[What is expected] Could you copy out all of the records below exactly, leaving out every picture?

[Available data]
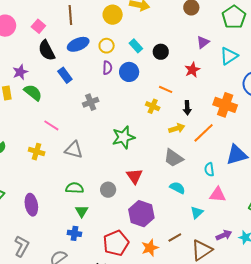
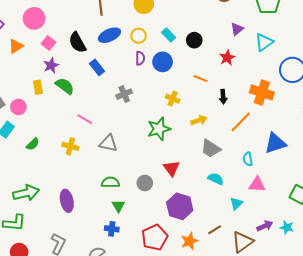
pink square: (38, 26) -> (48, 43), moved
yellow cross: (153, 106) -> (173, 99), moved
yellow arrow: (177, 128) -> (199, 120), moved

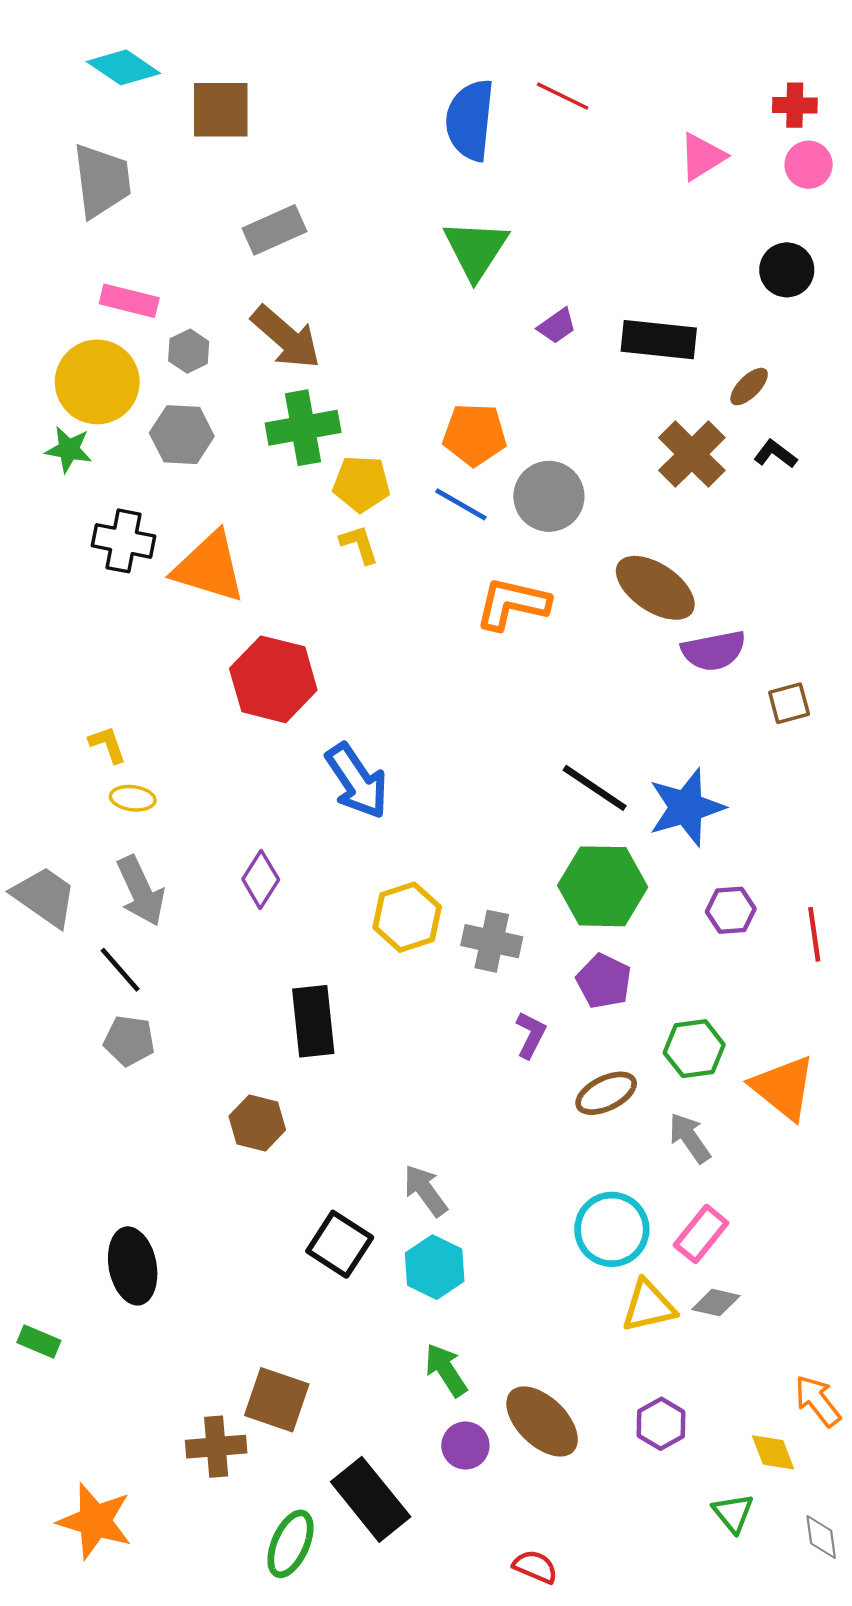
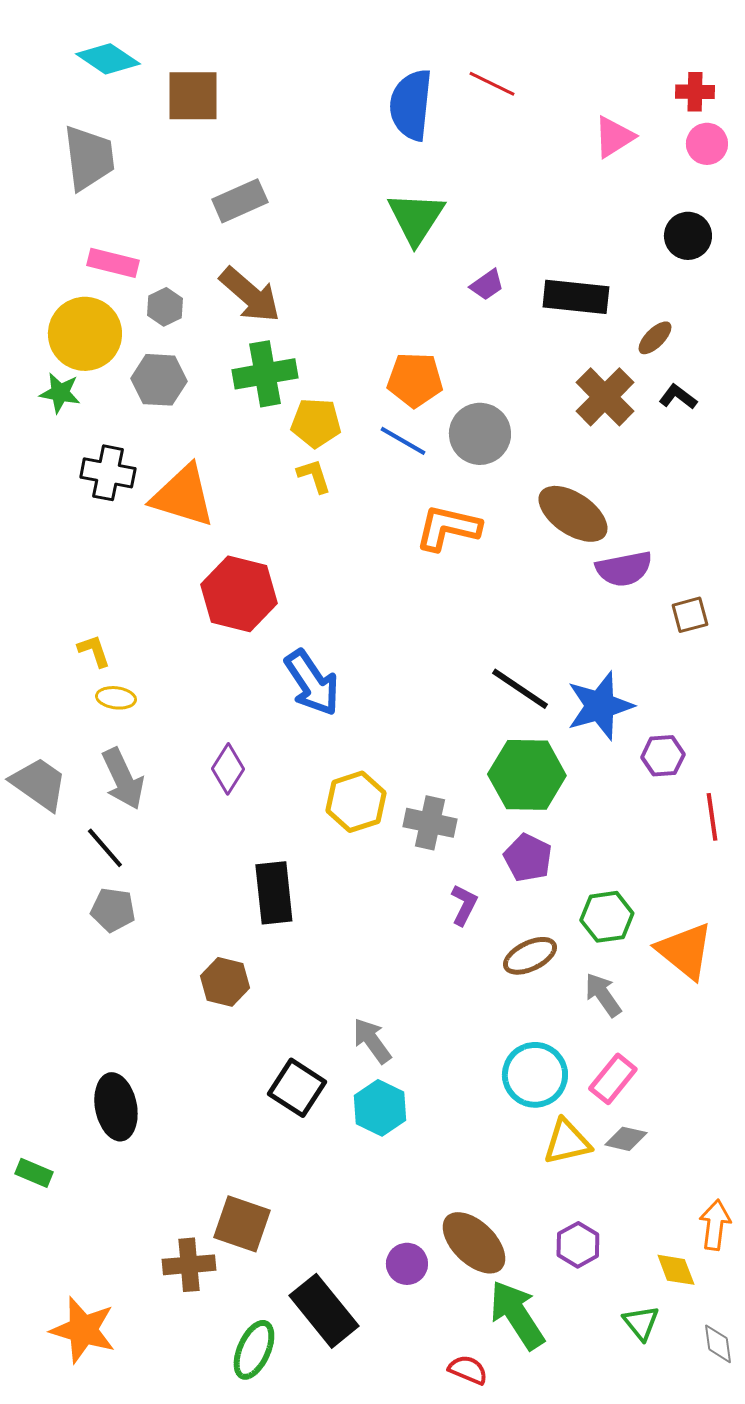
purple hexagon: (731, 910) -> (663, 756), moved
green arrow: (446, 1370) -> (517, 1315), moved, size x1.5
orange arrow: (818, 1401) -> (715, 1225), turned 45

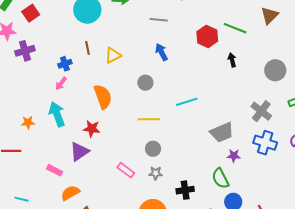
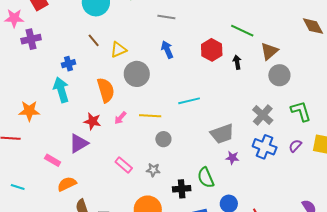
brown triangle: (270, 15) -> (269, 51), moved
red hexagon: (207, 36) -> (212, 50), moved
brown line: (88, 48) -> (94, 40), turned -32
blue cross: (65, 64) -> (69, 64), moved
pink arrow: (61, 83) -> (120, 118), moved
gray circle: (145, 83) -> (137, 74), moved, size x1.6
cyan arrow: (57, 114) -> (61, 90), moved
orange star: (28, 122) -> (29, 111), size x1.5
gray circle: (153, 149) -> (163, 139), moved
green semicircle: (220, 178) -> (206, 178), moved

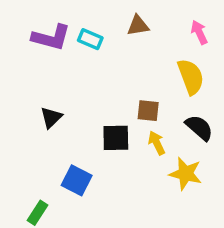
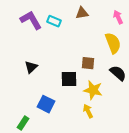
purple L-shape: (51, 37) -> (31, 20), turned -135
yellow arrow: (157, 143) -> (88, 111), moved
yellow star: (186, 174) -> (93, 90), moved

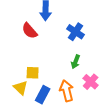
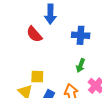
blue cross: (76, 32) -> (81, 35), turned -30

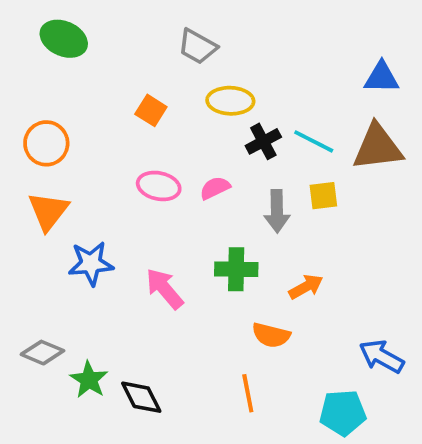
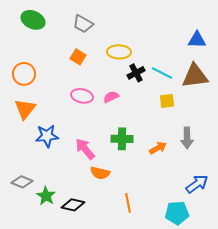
gray trapezoid: (197, 46) -> (83, 24), moved
gray arrow: (277, 211) -> (187, 138), moved
orange semicircle: (271, 335) -> (100, 173), moved
blue arrow: (381, 356) -> (197, 184), turned 115
black diamond: (141, 397) -> (73, 205), turned -50

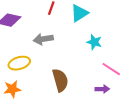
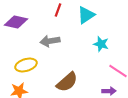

[Response below]
pink square: (38, 26) -> (48, 43), moved
yellow cross: (153, 106) -> (173, 99), moved
yellow arrow: (177, 128) -> (199, 120), moved

purple hexagon: (731, 910) -> (663, 756), moved
green arrow: (446, 1370) -> (517, 1315), moved, size x1.5
orange arrow: (818, 1401) -> (715, 1225), turned 45

brown triangle: (270, 15) -> (269, 51), moved
red hexagon: (207, 36) -> (212, 50), moved
brown line: (88, 48) -> (94, 40), turned -32
blue cross: (65, 64) -> (69, 64), moved
pink arrow: (61, 83) -> (120, 118), moved
gray circle: (145, 83) -> (137, 74), moved, size x1.6
cyan arrow: (57, 114) -> (61, 90), moved
orange star: (28, 122) -> (29, 111), size x1.5
gray circle: (153, 149) -> (163, 139), moved
green semicircle: (220, 178) -> (206, 178), moved

purple L-shape: (51, 37) -> (31, 20), turned -135
yellow arrow: (157, 143) -> (88, 111), moved
yellow star: (186, 174) -> (93, 90), moved

blue cross: (76, 32) -> (81, 35), turned -30

gray trapezoid: (197, 46) -> (83, 24), moved
gray arrow: (277, 211) -> (187, 138), moved
orange semicircle: (271, 335) -> (100, 173), moved
blue arrow: (381, 356) -> (197, 184), turned 115
black diamond: (141, 397) -> (73, 205), turned -50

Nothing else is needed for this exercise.